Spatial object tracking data
■ ■ ■ ■ ■

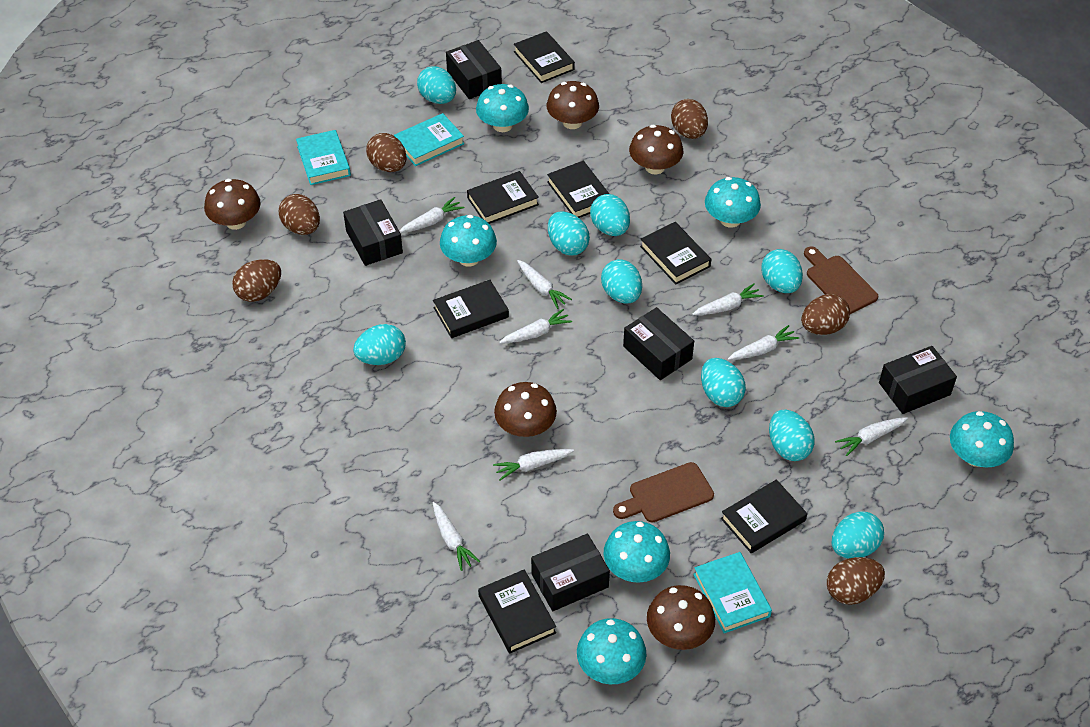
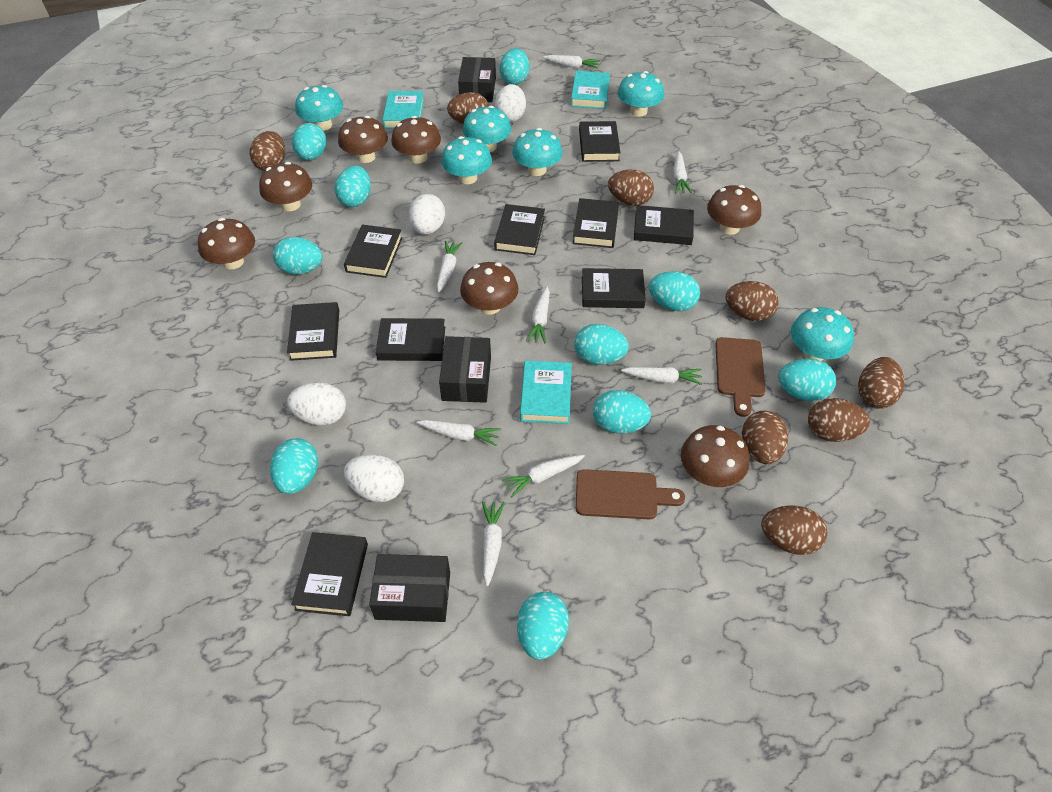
black book: 7 -> 9
black box: 5 -> 3
brown egg: 6 -> 8
brown mushroom: 5 -> 7
turquoise egg: 9 -> 10
white egg: 0 -> 4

■ ■ ■ ■ ■

= Required action =
Leaving out the images, return the entries above exactly as they read.

= Response below =
black book: 7 -> 9
black box: 5 -> 3
brown egg: 6 -> 8
brown mushroom: 5 -> 7
turquoise egg: 9 -> 10
white egg: 0 -> 4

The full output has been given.